Assignment: Could you print all the entries below exactly as they appear, omitting the pictures?

Provided records:
------------

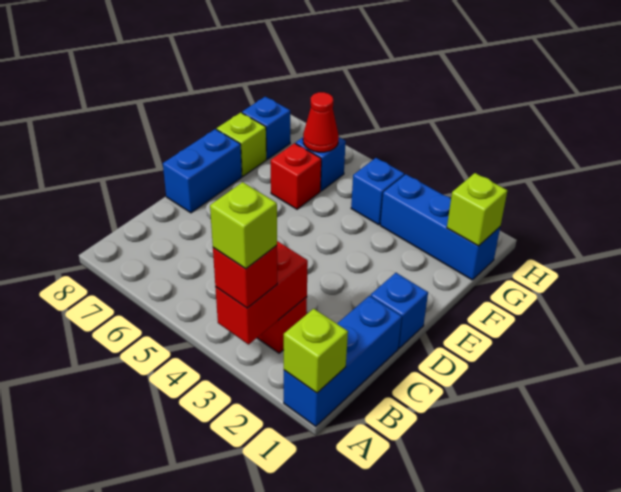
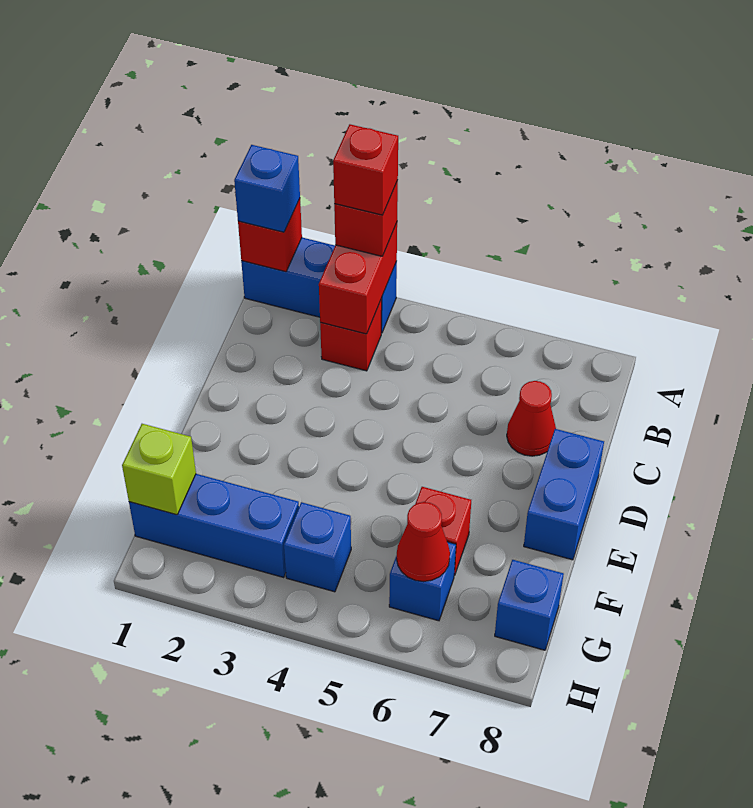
blue 1x3 brick [284,296,402,426] -> blue 1x3 brick turned to [241,238,397,333]
lime 1x1 brick [284,309,348,393] -> red 1x1 brick [238,199,302,272]
lime 1x1 brick [210,182,277,269] -> red 1x1 brick [333,124,398,215]
none -> red 1x1 cone [507,381,556,456]
blue 1x1 brick [371,273,428,348] -> blue 1x1 brick moved to [234,145,300,232]
lime 1x1 brick [217,113,266,176] -> none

------------

Exercise output:
blue 1x3 brick [284,296,402,426] -> blue 1x3 brick turned to [241,238,397,333]
lime 1x1 brick [284,309,348,393] -> red 1x1 brick [238,199,302,272]
lime 1x1 brick [210,182,277,269] -> red 1x1 brick [333,124,398,215]
none -> red 1x1 cone [507,381,556,456]
blue 1x1 brick [371,273,428,348] -> blue 1x1 brick moved to [234,145,300,232]
lime 1x1 brick [217,113,266,176] -> none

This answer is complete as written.